### Aim of the exercise:
Once the pictures are set aside, reproduce the entries below exactly.

(Available data begins)

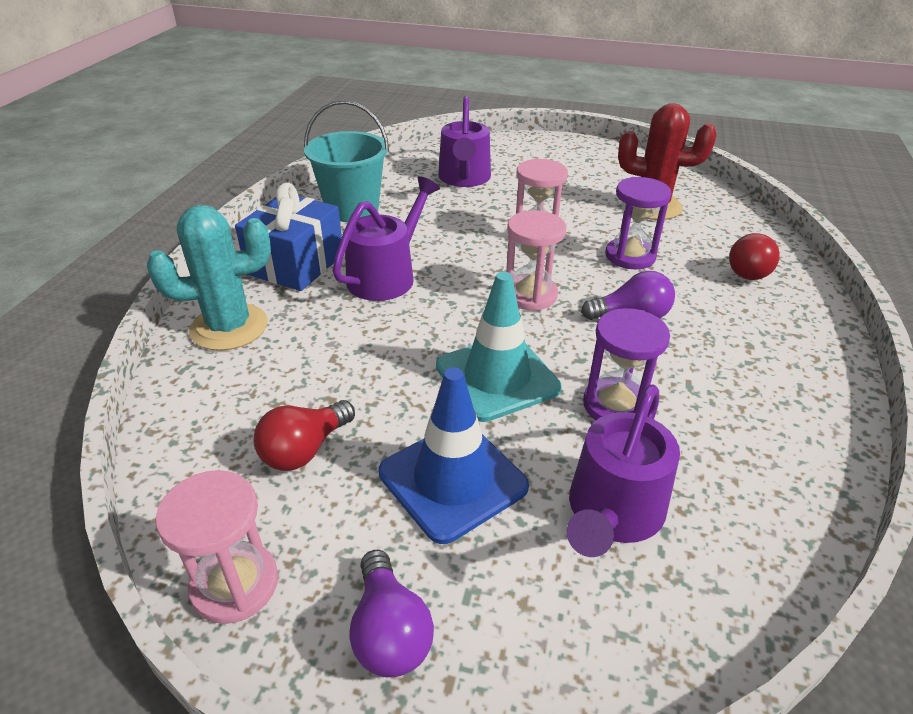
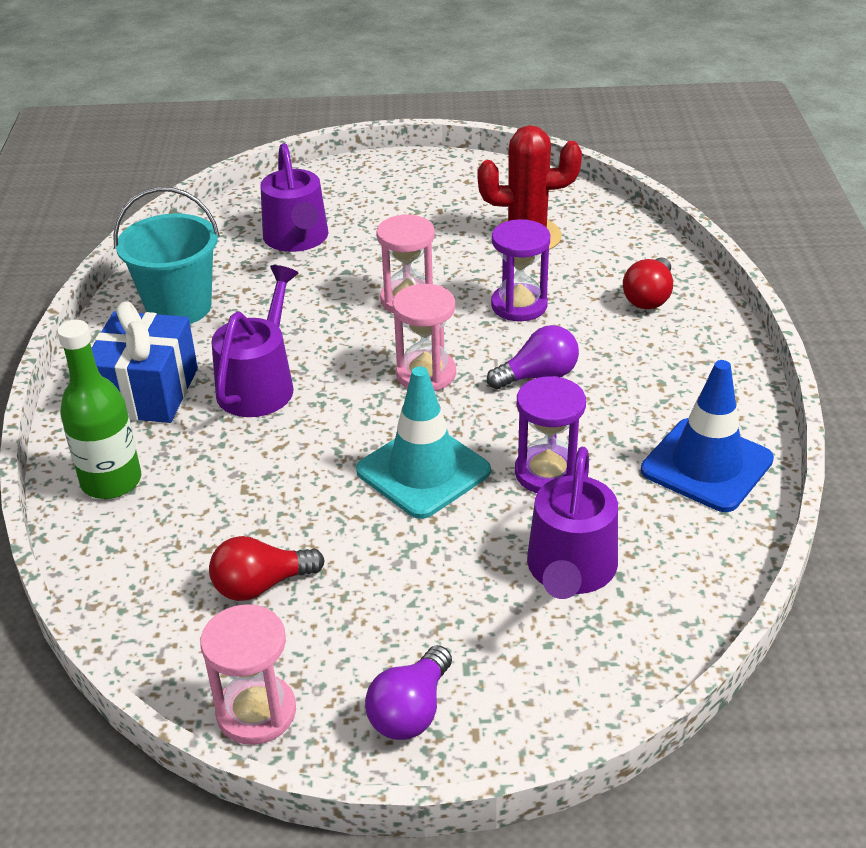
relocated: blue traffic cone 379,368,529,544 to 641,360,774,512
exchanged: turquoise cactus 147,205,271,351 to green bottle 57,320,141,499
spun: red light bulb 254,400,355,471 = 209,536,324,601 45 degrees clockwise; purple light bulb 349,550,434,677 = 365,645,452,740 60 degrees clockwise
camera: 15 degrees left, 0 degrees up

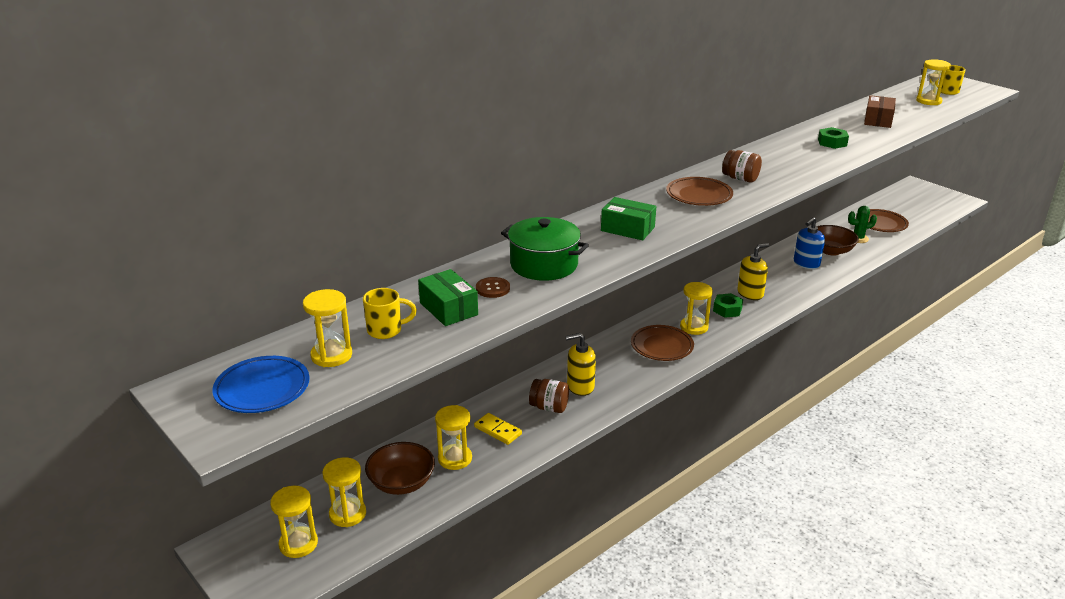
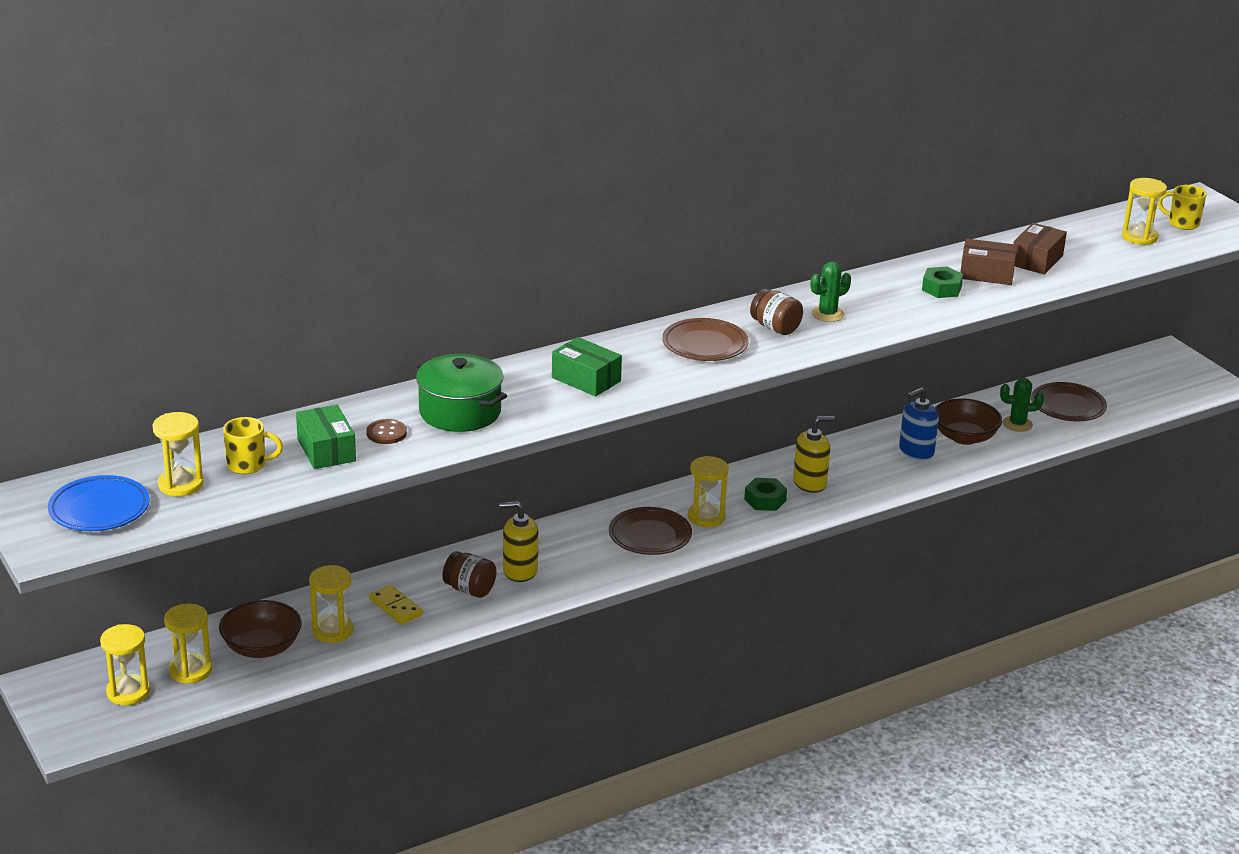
appeared: green cactus 811,262,851,322; brown box 960,238,1017,285
camera: 10 degrees right, 0 degrees up

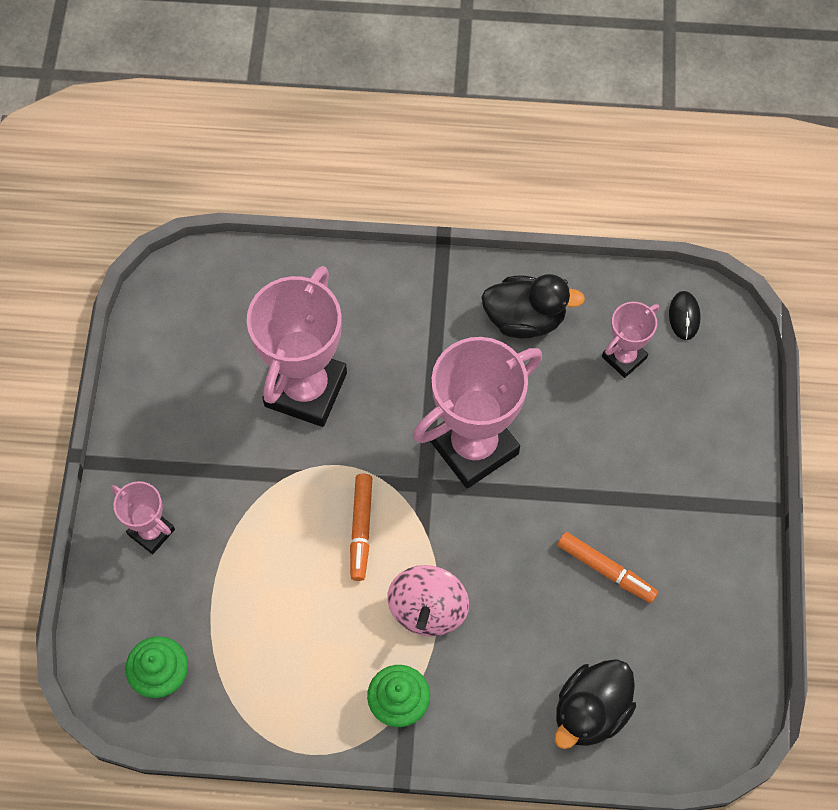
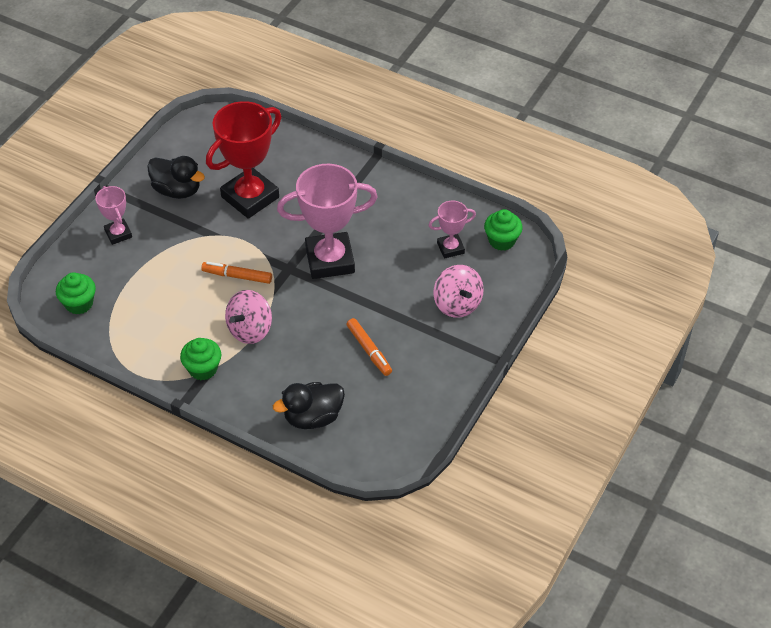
appeared: pink spinning top 433,265,484,318
relocated: black duck 481,274,585,338 to 147,156,205,199
exchanged: black mouse 669,291,700,340 to green cupcake 484,209,523,251
colour: pink trophy 247,266,347,427 to red trophy 206,101,281,219
spun: orange marker 350,474,372,581 = 201,262,272,284 75 degrees clockwise
camera: 25 degrees right, 15 degrees down

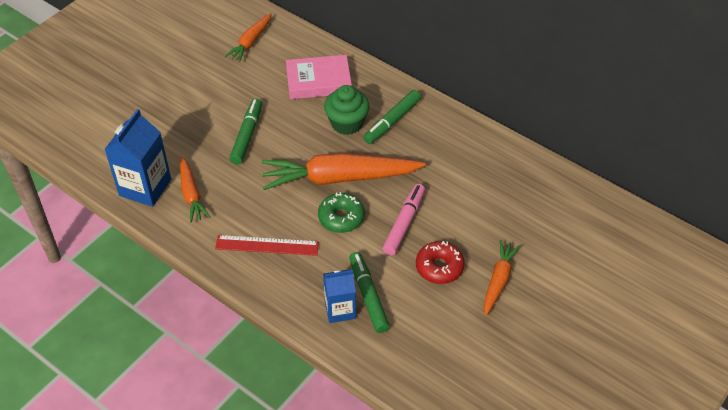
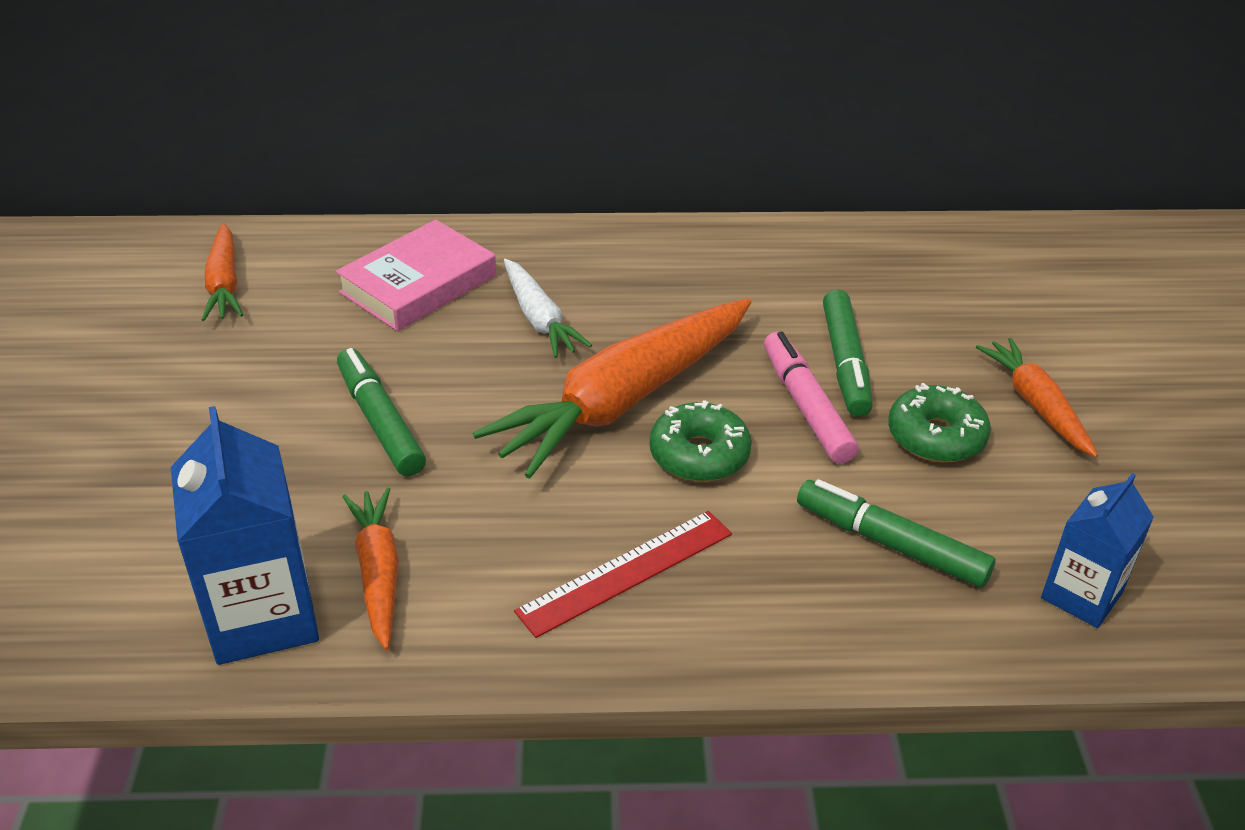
relocated: blue carton 323,269,356,323 to 1041,473,1154,628; green marker 363,90,421,144 to 823,289,873,417
exchanged: green cupcake 324,85,369,135 to white carrot 504,259,592,358
colour: red donut 416,241,465,284 to green donut 888,383,991,463
spun: orange carrot 180,156,210,223 = 342,487,399,650 135 degrees counterclockwise
camera: 40 degrees left, 10 degrees down

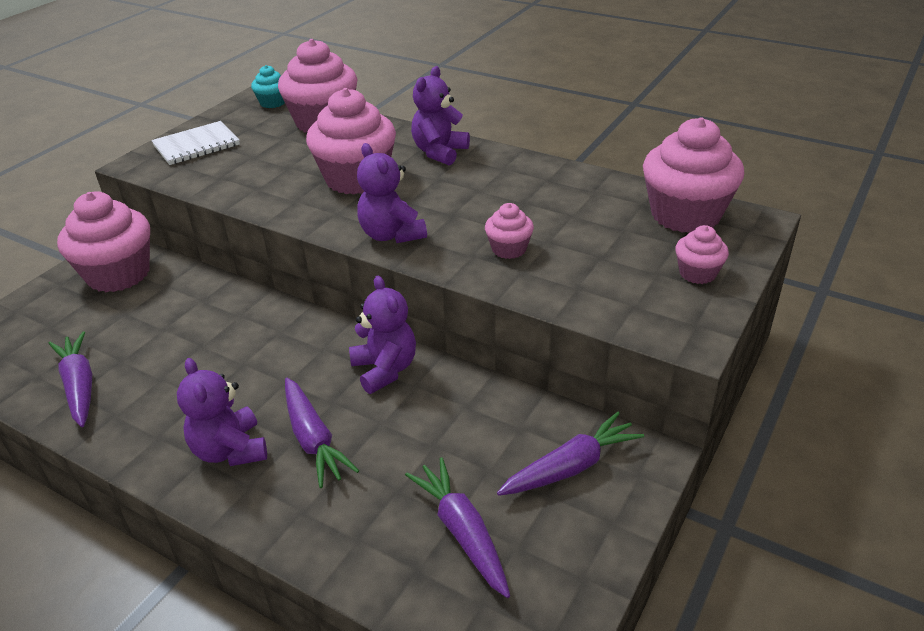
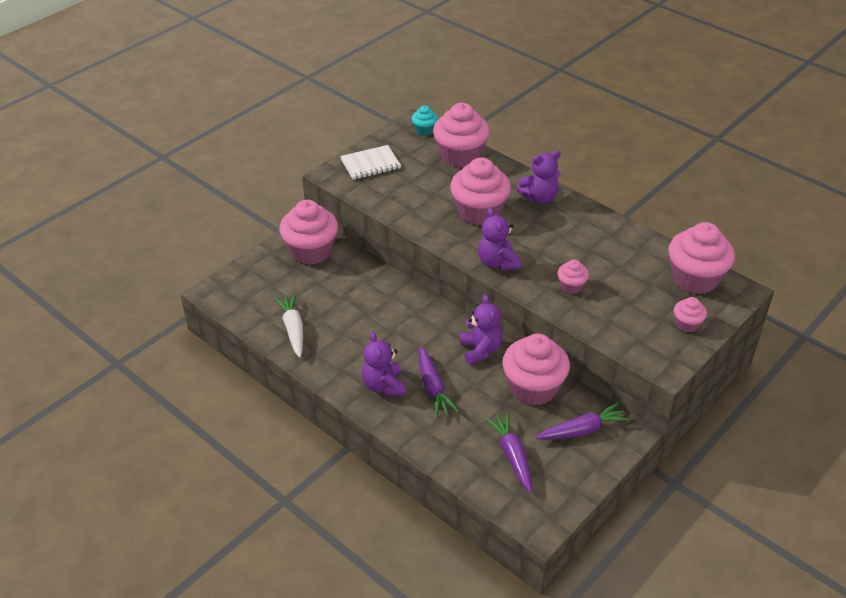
appeared: pink cupcake 502,334,570,405
colour: purple carrot 48,331,92,427 to white carrot 274,293,303,358
spun: purple teddy bear 411,66,470,166 = 517,151,561,204 150 degrees counterclockwise
camera: 10 degrees right, 5 degrees up

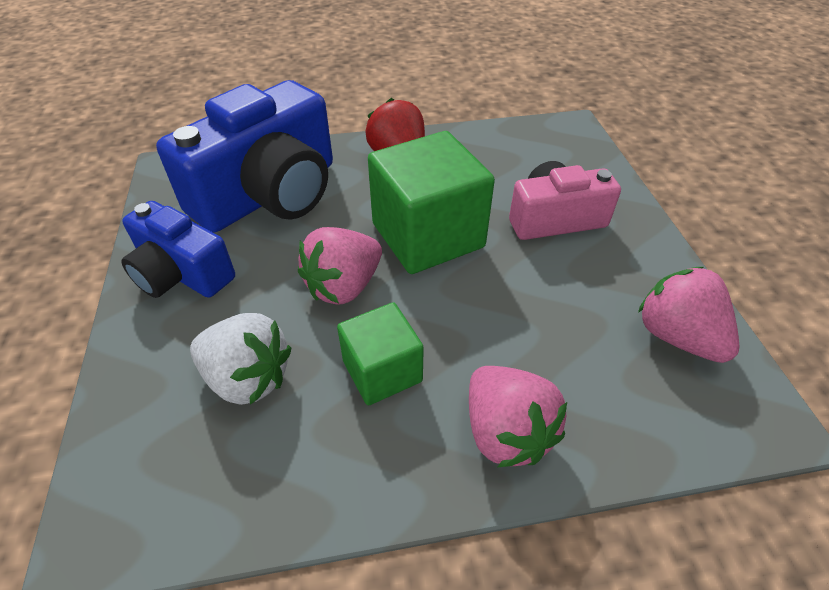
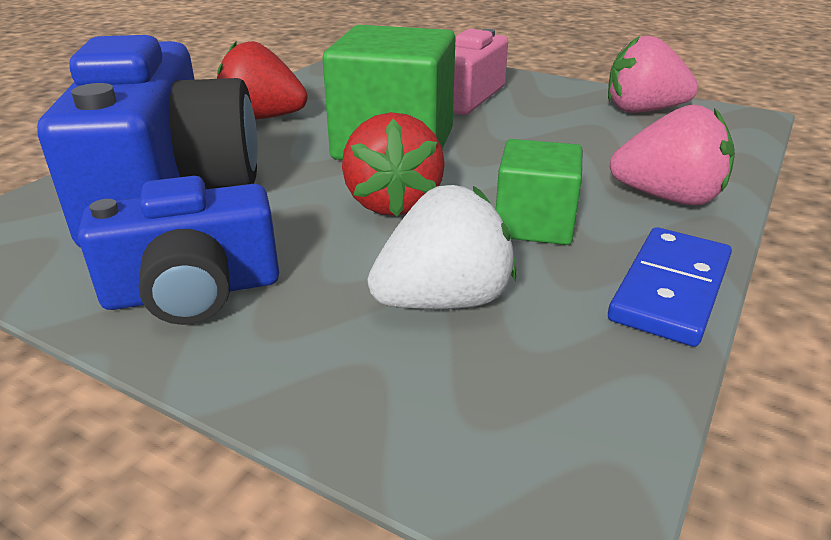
appeared: blue domino 608,227,732,347
colour: pink strawberry 298,227,382,304 to red strawberry 342,112,445,217
camera: 50 degrees left, 15 degrees down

(Available data ends)

### Exercise response:
relocated: blue traffic cone 379,368,529,544 to 641,360,774,512
exchanged: turquoise cactus 147,205,271,351 to green bottle 57,320,141,499
spun: red light bulb 254,400,355,471 = 209,536,324,601 45 degrees clockwise; purple light bulb 349,550,434,677 = 365,645,452,740 60 degrees clockwise
camera: 15 degrees left, 0 degrees up

appeared: green cactus 811,262,851,322; brown box 960,238,1017,285
camera: 10 degrees right, 0 degrees up

appeared: pink spinning top 433,265,484,318
relocated: black duck 481,274,585,338 to 147,156,205,199
exchanged: black mouse 669,291,700,340 to green cupcake 484,209,523,251
colour: pink trophy 247,266,347,427 to red trophy 206,101,281,219
spun: orange marker 350,474,372,581 = 201,262,272,284 75 degrees clockwise
camera: 25 degrees right, 15 degrees down

relocated: blue carton 323,269,356,323 to 1041,473,1154,628; green marker 363,90,421,144 to 823,289,873,417
exchanged: green cupcake 324,85,369,135 to white carrot 504,259,592,358
colour: red donut 416,241,465,284 to green donut 888,383,991,463
spun: orange carrot 180,156,210,223 = 342,487,399,650 135 degrees counterclockwise
camera: 40 degrees left, 10 degrees down

appeared: pink cupcake 502,334,570,405
colour: purple carrot 48,331,92,427 to white carrot 274,293,303,358
spun: purple teddy bear 411,66,470,166 = 517,151,561,204 150 degrees counterclockwise
camera: 10 degrees right, 5 degrees up

appeared: blue domino 608,227,732,347
colour: pink strawberry 298,227,382,304 to red strawberry 342,112,445,217
camera: 50 degrees left, 15 degrees down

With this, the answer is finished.